··· DATA TO EXAMINE

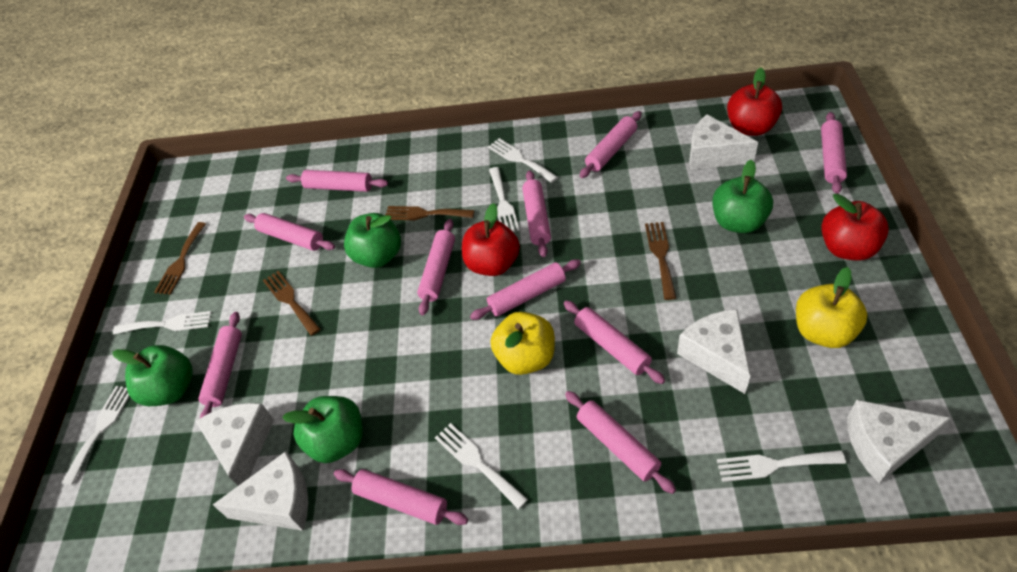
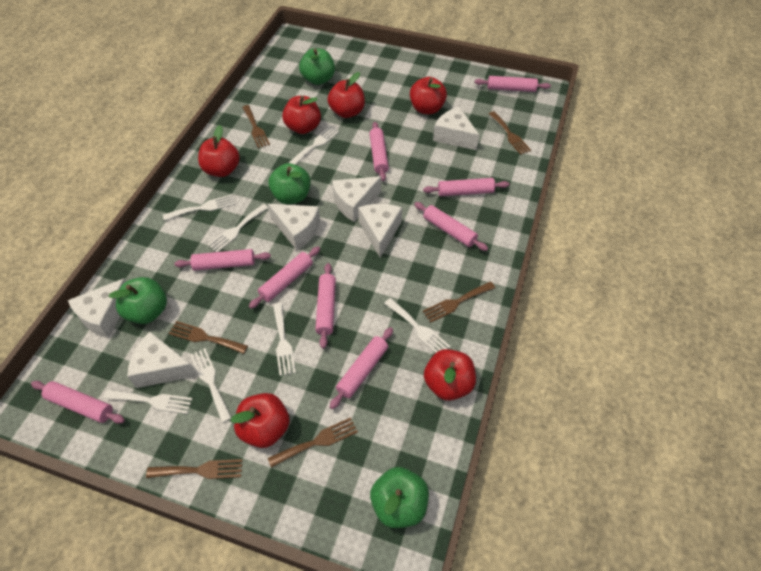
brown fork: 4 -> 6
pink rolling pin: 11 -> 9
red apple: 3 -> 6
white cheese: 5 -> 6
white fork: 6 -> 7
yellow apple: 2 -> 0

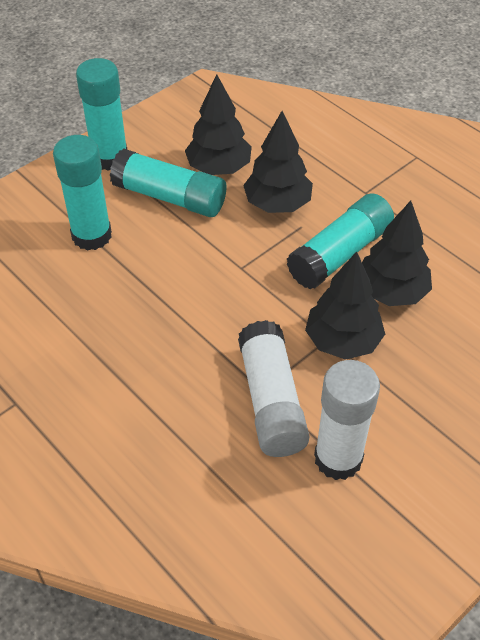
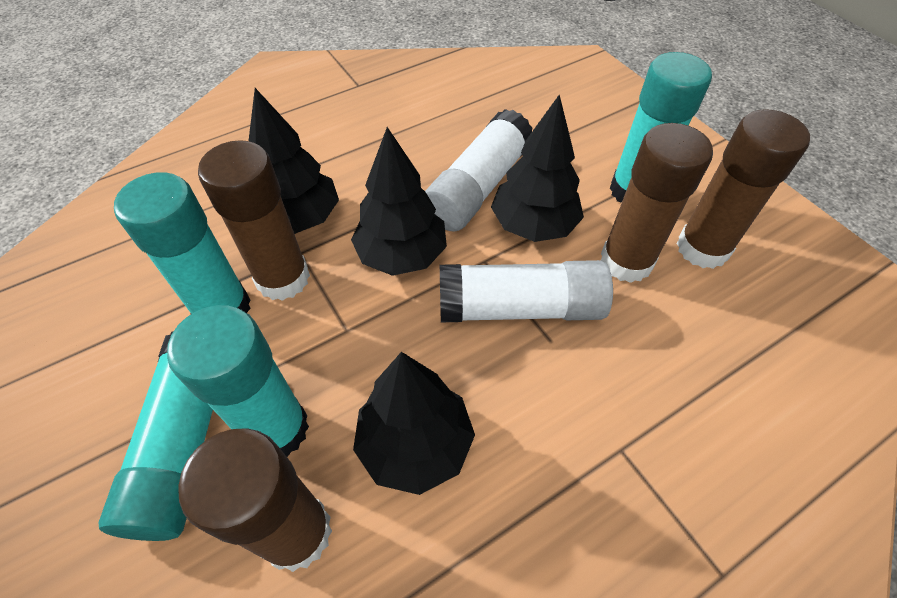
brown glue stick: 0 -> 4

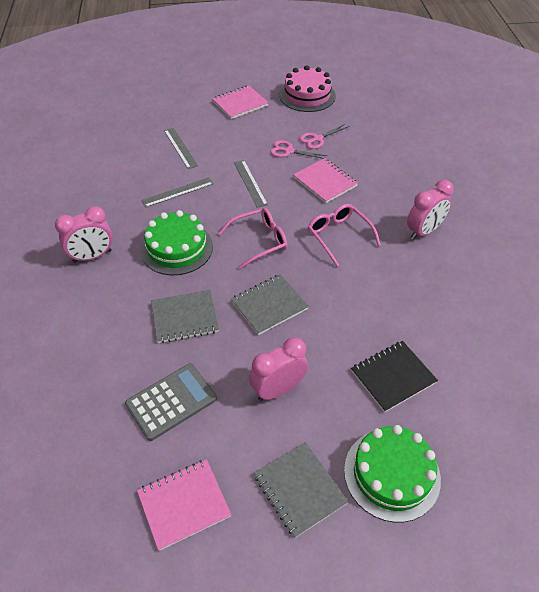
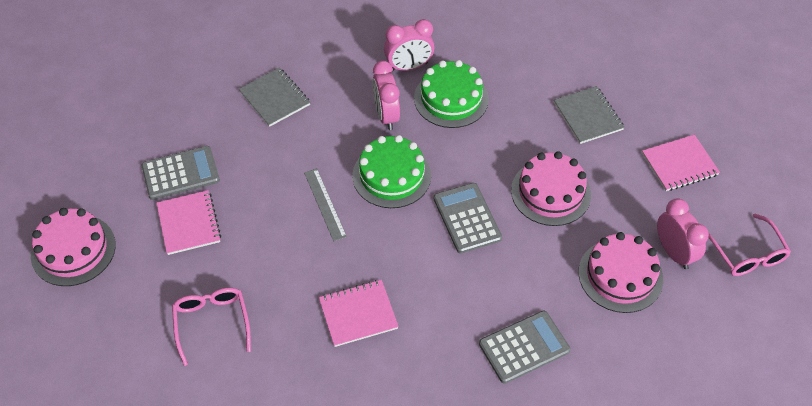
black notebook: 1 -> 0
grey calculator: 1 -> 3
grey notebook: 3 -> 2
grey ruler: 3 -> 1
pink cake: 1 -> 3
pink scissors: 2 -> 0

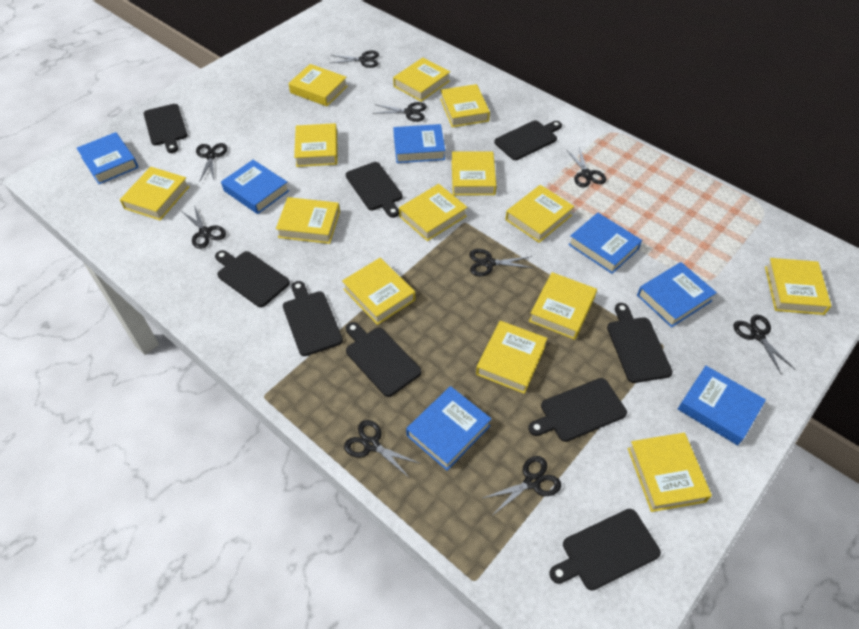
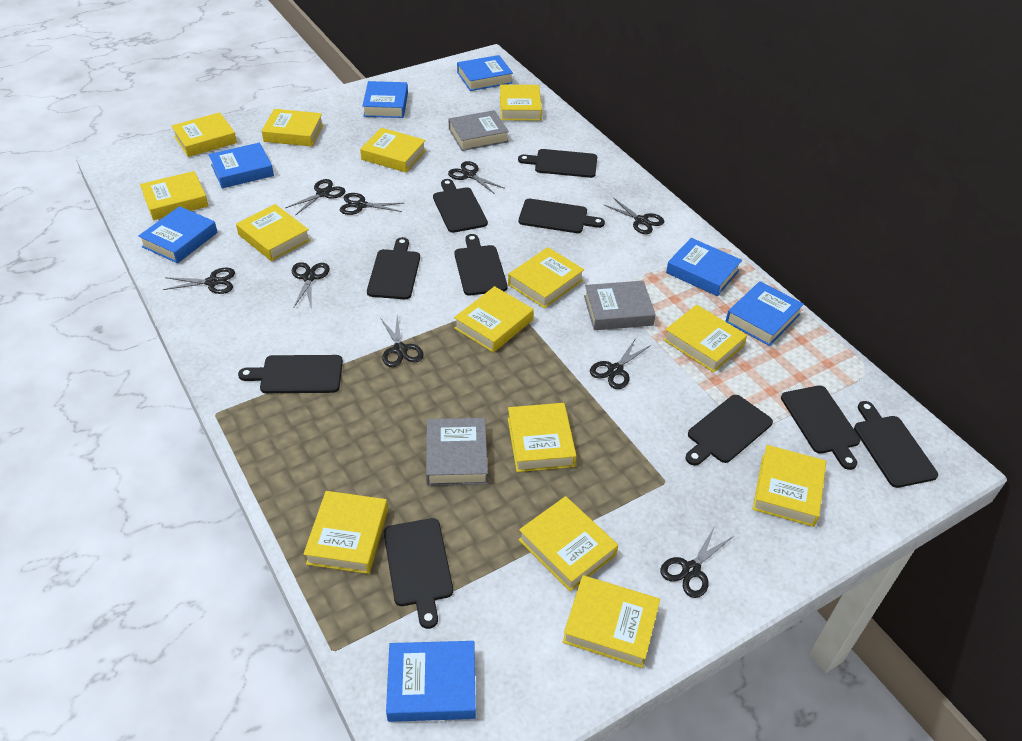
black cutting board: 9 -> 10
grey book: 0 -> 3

······

REQUIRED WORK => Nothing but the lines from the first line of the listing above to the line containing "pink scissors: 2 -> 0" should appear in the answer, each one exact and with no pictures.

SOLUTION FOR THIS EXERCISE =>
brown fork: 4 -> 6
pink rolling pin: 11 -> 9
red apple: 3 -> 6
white cheese: 5 -> 6
white fork: 6 -> 7
yellow apple: 2 -> 0

brown glue stick: 0 -> 4

black notebook: 1 -> 0
grey calculator: 1 -> 3
grey notebook: 3 -> 2
grey ruler: 3 -> 1
pink cake: 1 -> 3
pink scissors: 2 -> 0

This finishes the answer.